[Stored items from a collection]
========================================================================

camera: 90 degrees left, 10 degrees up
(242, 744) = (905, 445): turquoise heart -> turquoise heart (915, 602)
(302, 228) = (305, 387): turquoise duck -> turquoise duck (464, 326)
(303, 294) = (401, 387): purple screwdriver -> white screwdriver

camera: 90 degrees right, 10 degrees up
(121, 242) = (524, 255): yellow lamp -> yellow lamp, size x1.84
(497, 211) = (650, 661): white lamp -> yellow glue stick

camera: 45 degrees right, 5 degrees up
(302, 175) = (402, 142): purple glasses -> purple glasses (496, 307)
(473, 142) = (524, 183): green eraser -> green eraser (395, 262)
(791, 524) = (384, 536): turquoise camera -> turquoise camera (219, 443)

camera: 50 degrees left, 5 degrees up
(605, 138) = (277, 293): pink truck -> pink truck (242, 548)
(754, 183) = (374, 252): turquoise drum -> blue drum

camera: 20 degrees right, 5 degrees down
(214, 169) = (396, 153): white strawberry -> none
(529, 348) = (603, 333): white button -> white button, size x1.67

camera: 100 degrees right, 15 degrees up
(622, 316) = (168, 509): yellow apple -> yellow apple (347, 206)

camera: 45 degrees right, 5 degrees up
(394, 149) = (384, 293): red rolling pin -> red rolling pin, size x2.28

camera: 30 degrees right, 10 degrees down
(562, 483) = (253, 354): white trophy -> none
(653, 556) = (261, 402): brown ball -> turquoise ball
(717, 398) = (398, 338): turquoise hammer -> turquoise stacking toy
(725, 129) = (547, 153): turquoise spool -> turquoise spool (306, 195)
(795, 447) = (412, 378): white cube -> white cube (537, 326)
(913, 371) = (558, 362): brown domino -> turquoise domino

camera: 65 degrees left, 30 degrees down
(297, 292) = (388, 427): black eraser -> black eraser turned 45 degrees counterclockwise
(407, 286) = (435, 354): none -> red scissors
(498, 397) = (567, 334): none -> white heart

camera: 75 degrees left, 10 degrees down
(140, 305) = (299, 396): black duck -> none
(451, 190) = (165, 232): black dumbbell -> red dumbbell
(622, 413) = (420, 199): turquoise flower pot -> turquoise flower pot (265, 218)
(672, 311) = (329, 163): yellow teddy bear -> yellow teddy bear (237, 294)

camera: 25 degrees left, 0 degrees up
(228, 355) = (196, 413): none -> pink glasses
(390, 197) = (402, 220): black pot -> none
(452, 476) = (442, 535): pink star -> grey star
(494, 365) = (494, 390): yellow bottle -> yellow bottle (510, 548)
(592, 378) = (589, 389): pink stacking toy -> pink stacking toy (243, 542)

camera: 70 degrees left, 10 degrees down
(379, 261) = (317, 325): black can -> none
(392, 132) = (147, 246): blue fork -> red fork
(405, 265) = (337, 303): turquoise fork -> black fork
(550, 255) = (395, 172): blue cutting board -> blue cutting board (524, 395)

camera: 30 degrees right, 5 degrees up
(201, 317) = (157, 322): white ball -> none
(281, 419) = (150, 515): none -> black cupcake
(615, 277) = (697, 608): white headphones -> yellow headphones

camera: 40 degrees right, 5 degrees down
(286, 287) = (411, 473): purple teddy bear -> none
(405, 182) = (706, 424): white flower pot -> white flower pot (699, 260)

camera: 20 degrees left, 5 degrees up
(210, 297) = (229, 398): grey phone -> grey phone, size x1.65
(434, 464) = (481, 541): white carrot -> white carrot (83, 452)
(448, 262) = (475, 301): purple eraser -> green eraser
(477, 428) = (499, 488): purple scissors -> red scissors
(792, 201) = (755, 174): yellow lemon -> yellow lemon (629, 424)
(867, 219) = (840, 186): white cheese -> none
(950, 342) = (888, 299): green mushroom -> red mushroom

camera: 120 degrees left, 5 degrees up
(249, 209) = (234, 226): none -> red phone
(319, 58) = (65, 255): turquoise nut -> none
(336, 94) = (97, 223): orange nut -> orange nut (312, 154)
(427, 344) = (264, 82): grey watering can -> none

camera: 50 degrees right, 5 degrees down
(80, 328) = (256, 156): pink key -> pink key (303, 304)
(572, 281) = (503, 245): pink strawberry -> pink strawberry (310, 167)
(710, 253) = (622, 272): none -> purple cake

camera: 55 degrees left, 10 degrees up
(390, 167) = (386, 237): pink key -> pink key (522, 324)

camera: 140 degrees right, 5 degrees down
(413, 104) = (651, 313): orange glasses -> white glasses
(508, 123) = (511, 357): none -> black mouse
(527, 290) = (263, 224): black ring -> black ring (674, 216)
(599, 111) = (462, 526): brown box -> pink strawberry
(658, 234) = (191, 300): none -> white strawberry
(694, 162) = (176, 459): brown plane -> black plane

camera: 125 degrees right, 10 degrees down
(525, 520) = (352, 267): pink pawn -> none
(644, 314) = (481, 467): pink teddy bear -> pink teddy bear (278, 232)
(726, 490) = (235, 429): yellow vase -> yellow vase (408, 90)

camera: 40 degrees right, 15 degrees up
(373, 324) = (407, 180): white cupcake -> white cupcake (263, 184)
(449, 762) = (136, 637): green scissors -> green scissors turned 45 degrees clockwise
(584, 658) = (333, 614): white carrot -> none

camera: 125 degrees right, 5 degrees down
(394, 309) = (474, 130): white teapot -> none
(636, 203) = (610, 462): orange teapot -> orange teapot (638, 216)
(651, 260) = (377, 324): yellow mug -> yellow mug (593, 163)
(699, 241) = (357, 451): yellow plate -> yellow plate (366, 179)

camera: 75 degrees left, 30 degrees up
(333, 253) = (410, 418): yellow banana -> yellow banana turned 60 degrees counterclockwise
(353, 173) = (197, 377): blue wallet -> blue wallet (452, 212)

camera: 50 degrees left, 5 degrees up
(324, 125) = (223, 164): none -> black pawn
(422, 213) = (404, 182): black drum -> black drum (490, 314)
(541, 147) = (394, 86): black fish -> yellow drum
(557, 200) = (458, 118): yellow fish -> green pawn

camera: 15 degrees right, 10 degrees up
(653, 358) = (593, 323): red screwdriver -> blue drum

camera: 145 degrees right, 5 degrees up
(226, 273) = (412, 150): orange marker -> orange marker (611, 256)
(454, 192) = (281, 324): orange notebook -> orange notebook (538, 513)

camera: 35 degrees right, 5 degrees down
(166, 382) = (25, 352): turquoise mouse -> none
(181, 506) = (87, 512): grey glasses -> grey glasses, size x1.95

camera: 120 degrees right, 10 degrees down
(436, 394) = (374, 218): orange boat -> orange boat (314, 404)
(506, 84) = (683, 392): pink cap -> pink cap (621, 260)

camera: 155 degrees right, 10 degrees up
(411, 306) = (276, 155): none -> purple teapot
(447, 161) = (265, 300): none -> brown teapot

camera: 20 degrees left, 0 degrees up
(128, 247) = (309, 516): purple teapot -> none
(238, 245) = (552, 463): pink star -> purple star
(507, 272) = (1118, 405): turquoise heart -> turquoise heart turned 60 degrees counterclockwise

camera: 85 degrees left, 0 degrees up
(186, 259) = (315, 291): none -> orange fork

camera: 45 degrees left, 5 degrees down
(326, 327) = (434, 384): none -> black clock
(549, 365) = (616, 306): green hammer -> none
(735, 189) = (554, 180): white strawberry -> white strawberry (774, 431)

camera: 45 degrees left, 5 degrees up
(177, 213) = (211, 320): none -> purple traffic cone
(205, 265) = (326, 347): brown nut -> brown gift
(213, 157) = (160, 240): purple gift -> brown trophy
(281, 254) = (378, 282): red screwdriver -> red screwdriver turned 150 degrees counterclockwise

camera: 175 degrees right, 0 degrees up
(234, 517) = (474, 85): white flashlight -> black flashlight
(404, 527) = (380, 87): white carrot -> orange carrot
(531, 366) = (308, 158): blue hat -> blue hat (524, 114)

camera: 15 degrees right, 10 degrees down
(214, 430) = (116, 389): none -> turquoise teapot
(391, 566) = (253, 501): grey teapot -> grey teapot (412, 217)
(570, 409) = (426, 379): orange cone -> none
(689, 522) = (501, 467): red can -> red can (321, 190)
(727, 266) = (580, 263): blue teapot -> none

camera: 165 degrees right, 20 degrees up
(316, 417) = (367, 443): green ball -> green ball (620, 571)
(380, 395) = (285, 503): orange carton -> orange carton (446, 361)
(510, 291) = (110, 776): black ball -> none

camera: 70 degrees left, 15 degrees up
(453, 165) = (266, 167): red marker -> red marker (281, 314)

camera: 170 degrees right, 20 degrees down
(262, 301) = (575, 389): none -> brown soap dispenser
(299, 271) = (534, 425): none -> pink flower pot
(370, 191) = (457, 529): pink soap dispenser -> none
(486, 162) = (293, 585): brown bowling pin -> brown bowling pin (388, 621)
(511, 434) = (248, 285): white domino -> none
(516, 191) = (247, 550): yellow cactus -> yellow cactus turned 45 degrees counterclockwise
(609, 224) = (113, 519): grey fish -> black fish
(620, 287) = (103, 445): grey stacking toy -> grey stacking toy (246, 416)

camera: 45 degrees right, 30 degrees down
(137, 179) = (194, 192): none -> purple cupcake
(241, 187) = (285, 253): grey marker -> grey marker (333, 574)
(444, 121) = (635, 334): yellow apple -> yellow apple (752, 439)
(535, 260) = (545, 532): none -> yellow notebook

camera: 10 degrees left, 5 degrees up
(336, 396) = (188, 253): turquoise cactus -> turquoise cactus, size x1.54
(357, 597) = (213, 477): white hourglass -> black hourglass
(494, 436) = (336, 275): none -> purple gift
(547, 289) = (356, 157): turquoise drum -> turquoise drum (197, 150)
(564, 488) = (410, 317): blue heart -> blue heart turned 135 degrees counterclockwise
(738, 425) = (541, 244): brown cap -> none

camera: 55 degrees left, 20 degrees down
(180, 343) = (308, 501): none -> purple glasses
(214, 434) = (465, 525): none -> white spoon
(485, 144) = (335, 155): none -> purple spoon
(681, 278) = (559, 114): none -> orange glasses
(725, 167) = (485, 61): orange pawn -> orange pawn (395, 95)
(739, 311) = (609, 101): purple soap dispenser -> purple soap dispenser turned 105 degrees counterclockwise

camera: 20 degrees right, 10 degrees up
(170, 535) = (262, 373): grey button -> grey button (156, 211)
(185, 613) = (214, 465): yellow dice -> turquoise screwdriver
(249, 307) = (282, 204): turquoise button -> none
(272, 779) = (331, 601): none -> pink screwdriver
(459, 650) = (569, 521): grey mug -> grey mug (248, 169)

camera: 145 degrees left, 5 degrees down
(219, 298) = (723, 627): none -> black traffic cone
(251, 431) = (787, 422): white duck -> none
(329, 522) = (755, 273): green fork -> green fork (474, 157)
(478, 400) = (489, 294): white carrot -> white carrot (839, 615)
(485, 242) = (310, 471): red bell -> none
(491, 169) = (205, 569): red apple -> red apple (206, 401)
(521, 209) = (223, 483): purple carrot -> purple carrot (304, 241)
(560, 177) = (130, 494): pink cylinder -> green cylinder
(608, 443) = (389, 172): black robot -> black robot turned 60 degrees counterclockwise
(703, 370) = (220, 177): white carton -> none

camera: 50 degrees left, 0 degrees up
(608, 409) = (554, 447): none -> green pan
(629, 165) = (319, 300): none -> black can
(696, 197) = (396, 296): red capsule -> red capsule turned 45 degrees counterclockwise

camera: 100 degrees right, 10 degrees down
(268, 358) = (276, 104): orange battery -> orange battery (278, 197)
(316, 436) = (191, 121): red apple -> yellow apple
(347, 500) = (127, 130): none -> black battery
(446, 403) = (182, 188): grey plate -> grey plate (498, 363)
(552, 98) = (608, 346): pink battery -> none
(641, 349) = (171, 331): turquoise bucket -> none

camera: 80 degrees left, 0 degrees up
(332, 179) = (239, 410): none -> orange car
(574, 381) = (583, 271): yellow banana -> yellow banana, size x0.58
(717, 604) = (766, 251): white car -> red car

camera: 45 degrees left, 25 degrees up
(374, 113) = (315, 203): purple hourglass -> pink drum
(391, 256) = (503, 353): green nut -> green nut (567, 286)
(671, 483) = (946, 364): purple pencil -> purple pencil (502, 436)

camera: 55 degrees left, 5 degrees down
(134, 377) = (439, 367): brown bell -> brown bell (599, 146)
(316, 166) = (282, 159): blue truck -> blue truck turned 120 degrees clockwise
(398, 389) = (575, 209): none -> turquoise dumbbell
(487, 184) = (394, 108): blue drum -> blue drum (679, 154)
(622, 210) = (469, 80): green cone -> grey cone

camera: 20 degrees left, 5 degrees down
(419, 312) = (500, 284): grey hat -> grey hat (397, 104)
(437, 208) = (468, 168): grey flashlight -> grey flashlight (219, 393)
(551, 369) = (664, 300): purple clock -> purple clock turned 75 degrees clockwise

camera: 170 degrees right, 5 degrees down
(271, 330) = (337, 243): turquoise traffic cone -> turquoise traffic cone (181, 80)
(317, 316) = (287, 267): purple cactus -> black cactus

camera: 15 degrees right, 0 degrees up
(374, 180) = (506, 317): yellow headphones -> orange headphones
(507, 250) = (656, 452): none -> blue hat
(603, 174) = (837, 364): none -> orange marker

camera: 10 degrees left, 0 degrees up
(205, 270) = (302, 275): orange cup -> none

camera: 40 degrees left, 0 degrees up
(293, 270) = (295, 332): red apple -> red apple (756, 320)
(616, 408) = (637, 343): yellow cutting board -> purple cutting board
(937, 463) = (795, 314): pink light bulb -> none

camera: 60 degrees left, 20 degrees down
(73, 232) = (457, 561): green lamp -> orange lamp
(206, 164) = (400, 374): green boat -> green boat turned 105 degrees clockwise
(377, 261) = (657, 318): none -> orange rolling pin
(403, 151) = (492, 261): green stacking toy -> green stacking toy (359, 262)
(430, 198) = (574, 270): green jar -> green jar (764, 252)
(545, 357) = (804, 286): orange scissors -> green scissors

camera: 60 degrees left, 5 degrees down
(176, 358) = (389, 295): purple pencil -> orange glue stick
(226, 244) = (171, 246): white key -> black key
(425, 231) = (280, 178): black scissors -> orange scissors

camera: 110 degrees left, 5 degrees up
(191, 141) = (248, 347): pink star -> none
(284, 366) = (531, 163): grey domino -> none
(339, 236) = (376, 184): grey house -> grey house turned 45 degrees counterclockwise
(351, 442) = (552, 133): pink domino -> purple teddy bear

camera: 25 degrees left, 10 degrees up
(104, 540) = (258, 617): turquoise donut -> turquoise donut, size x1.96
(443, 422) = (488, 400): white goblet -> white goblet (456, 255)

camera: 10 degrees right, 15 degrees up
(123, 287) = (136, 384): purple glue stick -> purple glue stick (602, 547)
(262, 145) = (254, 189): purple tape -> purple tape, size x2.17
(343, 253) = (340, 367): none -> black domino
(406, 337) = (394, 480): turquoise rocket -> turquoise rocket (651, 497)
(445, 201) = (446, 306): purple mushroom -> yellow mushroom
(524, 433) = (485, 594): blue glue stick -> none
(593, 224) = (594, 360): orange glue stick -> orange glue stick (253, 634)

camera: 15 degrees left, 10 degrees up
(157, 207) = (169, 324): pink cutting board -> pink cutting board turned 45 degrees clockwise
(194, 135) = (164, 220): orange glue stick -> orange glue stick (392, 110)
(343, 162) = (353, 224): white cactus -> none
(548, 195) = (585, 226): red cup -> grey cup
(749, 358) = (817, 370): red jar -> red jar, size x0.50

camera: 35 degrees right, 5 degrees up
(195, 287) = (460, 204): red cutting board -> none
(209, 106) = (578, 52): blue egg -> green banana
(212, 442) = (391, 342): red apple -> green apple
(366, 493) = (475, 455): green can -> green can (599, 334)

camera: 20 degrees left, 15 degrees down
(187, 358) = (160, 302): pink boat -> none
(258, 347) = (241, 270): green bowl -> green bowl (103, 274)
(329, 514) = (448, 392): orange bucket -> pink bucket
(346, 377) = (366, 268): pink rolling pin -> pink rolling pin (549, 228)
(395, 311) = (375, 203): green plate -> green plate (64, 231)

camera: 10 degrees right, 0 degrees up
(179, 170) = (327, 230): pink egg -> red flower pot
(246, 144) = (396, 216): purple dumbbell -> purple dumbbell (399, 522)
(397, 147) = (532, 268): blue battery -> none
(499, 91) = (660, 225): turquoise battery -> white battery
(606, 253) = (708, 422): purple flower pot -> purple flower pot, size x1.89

========================================================================

Reproduce the records above exactly, from the first line through the line containing "(795, 447) = (412, 378): white", and output nothing else.

camera: 90 degrees left, 10 degrees up
(242, 744) = (905, 445): turquoise heart -> turquoise heart (915, 602)
(302, 228) = (305, 387): turquoise duck -> turquoise duck (464, 326)
(303, 294) = (401, 387): purple screwdriver -> white screwdriver

camera: 90 degrees right, 10 degrees up
(121, 242) = (524, 255): yellow lamp -> yellow lamp, size x1.84
(497, 211) = (650, 661): white lamp -> yellow glue stick

camera: 45 degrees right, 5 degrees up
(302, 175) = (402, 142): purple glasses -> purple glasses (496, 307)
(473, 142) = (524, 183): green eraser -> green eraser (395, 262)
(791, 524) = (384, 536): turquoise camera -> turquoise camera (219, 443)

camera: 50 degrees left, 5 degrees up
(605, 138) = (277, 293): pink truck -> pink truck (242, 548)
(754, 183) = (374, 252): turquoise drum -> blue drum

camera: 20 degrees right, 5 degrees down
(214, 169) = (396, 153): white strawberry -> none
(529, 348) = (603, 333): white button -> white button, size x1.67

camera: 100 degrees right, 15 degrees up
(622, 316) = (168, 509): yellow apple -> yellow apple (347, 206)

camera: 45 degrees right, 5 degrees up
(394, 149) = (384, 293): red rolling pin -> red rolling pin, size x2.28

camera: 30 degrees right, 10 degrees down
(562, 483) = (253, 354): white trophy -> none
(653, 556) = (261, 402): brown ball -> turquoise ball
(717, 398) = (398, 338): turquoise hammer -> turquoise stacking toy
(725, 129) = (547, 153): turquoise spool -> turquoise spool (306, 195)
(795, 447) = (412, 378): white cube -> white cube (537, 326)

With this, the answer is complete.